* Try it *
Copy the records below word for word. Stop after the line that contains "D3: schottky 1N5819".

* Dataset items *
=== Section Start ===

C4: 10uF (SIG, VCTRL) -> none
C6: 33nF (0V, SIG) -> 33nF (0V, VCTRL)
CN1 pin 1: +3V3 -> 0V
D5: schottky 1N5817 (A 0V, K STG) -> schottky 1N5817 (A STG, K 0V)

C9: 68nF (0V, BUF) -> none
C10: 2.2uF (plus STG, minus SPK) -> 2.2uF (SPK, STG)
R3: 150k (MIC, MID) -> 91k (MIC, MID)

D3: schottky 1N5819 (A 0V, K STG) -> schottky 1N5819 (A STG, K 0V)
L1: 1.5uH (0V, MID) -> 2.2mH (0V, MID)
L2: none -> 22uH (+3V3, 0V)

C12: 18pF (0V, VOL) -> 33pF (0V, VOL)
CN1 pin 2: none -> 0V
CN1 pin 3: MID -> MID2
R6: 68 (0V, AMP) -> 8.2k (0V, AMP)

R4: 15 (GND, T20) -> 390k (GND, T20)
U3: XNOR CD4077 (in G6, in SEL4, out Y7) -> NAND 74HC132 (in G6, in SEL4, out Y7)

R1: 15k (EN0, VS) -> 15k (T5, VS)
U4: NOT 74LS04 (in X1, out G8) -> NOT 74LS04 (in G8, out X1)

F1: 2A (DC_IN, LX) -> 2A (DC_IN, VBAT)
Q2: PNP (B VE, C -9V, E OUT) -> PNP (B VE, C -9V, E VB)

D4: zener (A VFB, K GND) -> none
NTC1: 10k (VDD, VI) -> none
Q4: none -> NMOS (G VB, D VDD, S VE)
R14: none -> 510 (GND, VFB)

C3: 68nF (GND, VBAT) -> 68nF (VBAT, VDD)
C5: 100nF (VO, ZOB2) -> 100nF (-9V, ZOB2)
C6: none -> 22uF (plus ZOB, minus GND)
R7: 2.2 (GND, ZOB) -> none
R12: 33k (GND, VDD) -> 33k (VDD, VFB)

=== Section End ===

* Answer box *
C4: 10uF (SIG, VCTRL) -> none
C6: 33nF (0V, SIG) -> 33nF (0V, VCTRL)
CN1 pin 1: +3V3 -> 0V
D5: schottky 1N5817 (A 0V, K STG) -> schottky 1N5817 (A STG, K 0V)

C9: 68nF (0V, BUF) -> none
C10: 2.2uF (plus STG, minus SPK) -> 2.2uF (SPK, STG)
R3: 150k (MIC, MID) -> 91k (MIC, MID)

D3: schottky 1N5819 (A 0V, K STG) -> schottky 1N5819 (A STG, K 0V)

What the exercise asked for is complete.